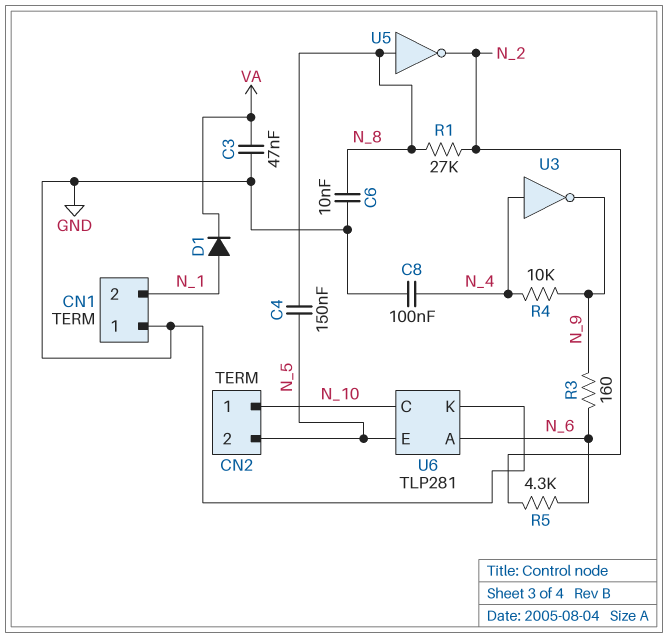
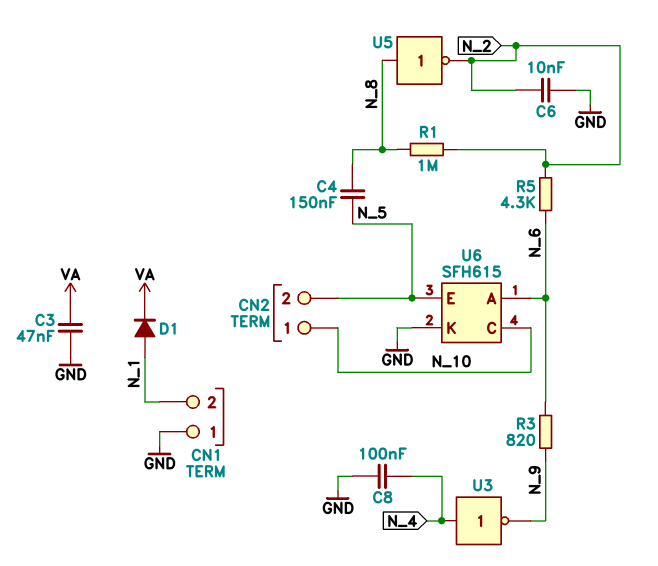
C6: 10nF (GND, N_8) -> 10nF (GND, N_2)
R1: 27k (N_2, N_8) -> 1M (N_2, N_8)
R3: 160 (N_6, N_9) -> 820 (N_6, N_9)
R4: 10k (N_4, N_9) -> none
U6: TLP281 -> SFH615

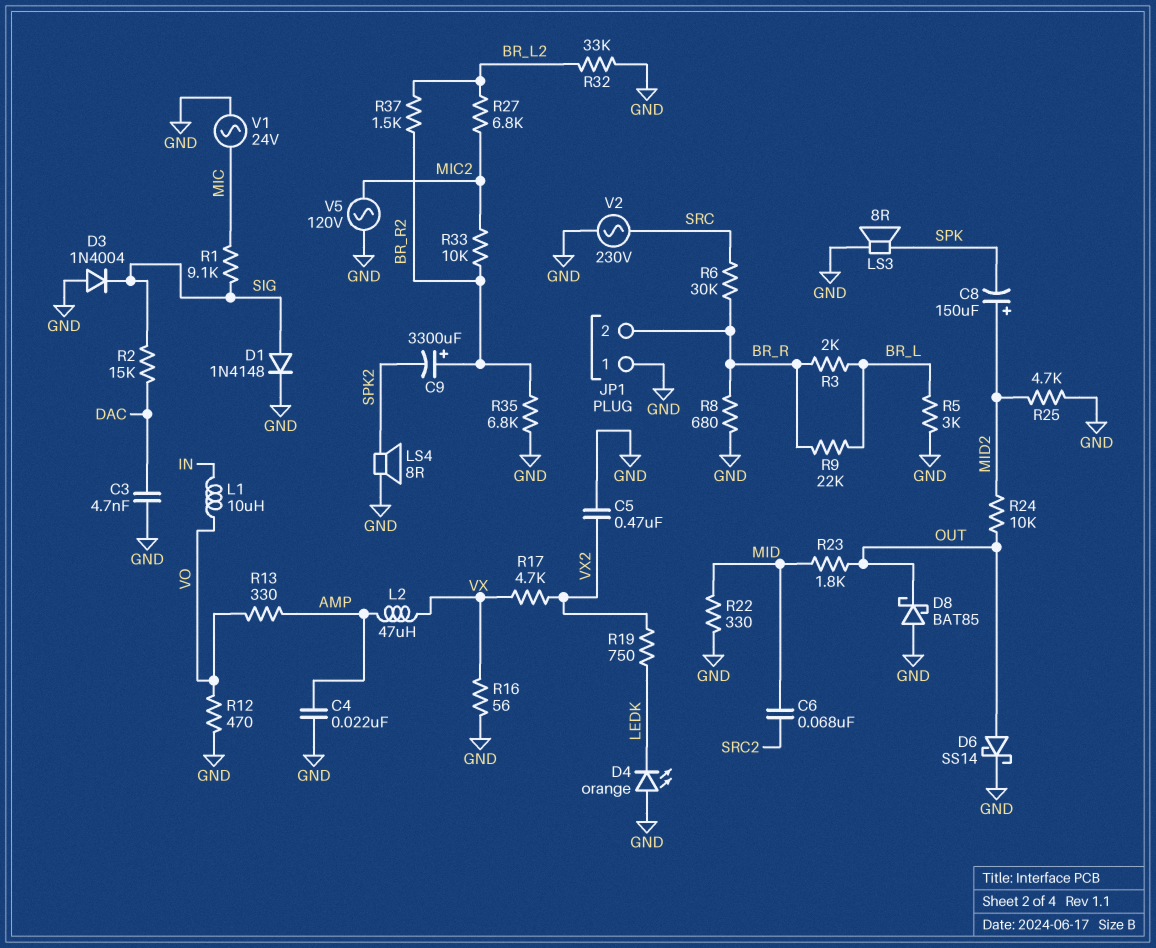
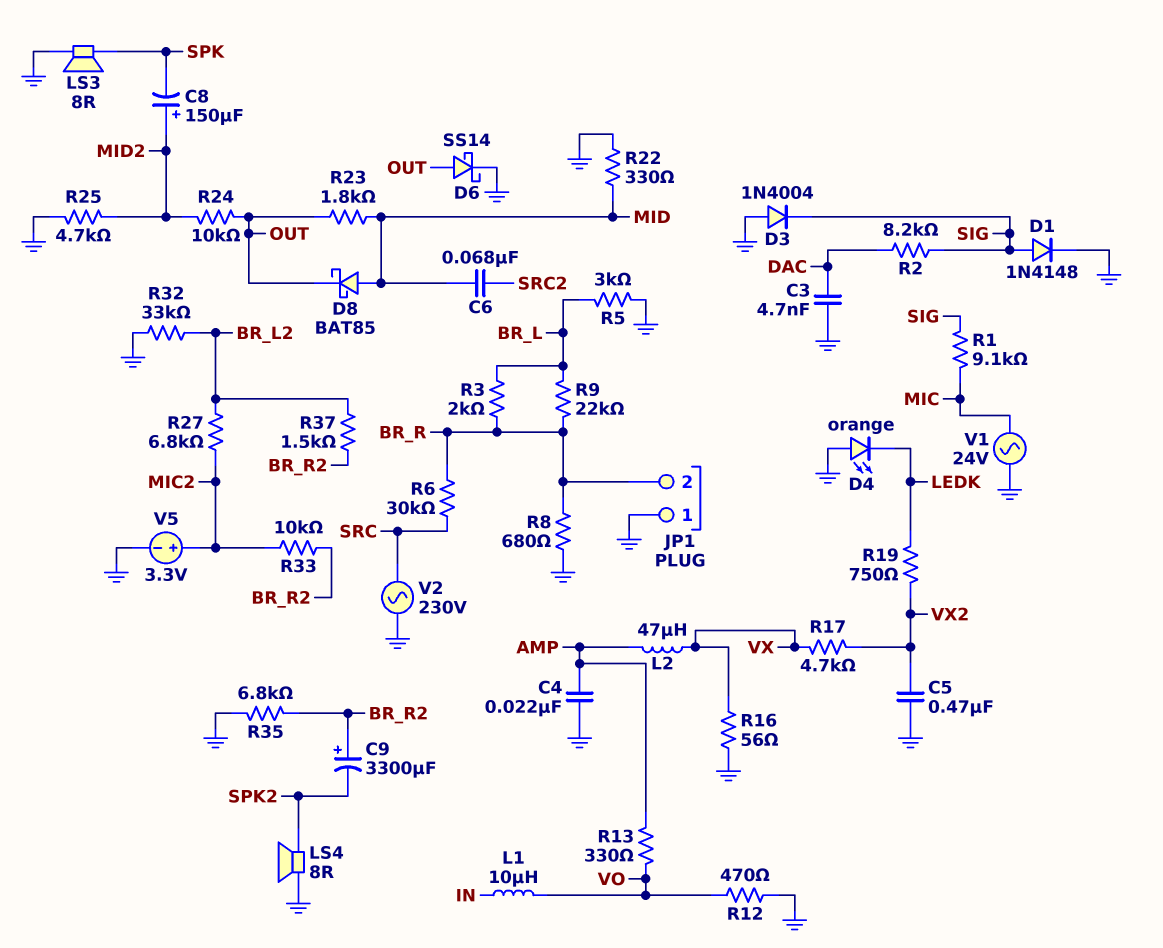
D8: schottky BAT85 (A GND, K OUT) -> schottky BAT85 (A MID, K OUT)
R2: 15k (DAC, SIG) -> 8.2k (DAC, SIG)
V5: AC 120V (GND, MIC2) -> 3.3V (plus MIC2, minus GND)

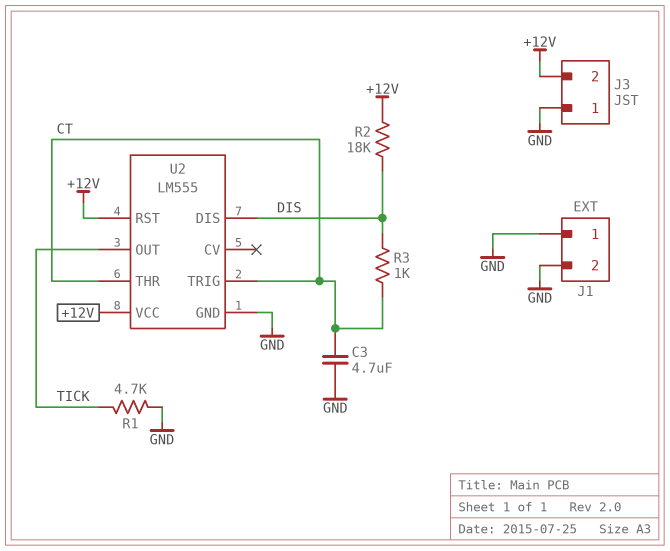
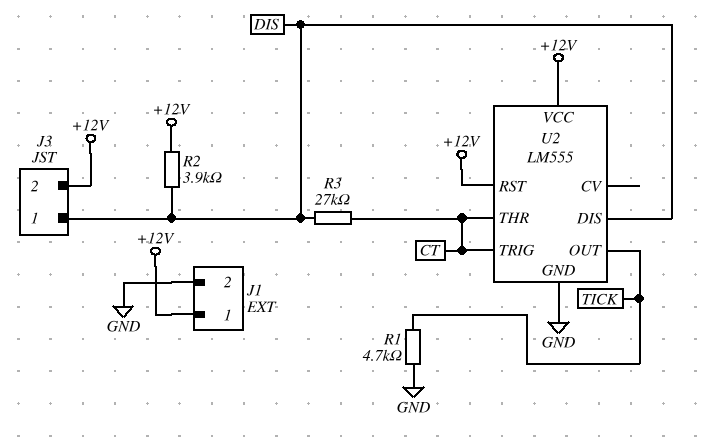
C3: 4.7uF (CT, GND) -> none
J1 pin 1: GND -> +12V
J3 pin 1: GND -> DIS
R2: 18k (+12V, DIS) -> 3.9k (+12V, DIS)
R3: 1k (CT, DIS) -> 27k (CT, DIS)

+++

▶ **WHAT TO WORK ON**: Begin with the line that holds "J1 pin 1: GND -> +12V" and write out each line from there to the end of the material, exactly as it stands. Include nothing else.

▶ **TASK RESPONSE**:
J1 pin 1: GND -> +12V
J3 pin 1: GND -> DIS
R2: 18k (+12V, DIS) -> 3.9k (+12V, DIS)
R3: 1k (CT, DIS) -> 27k (CT, DIS)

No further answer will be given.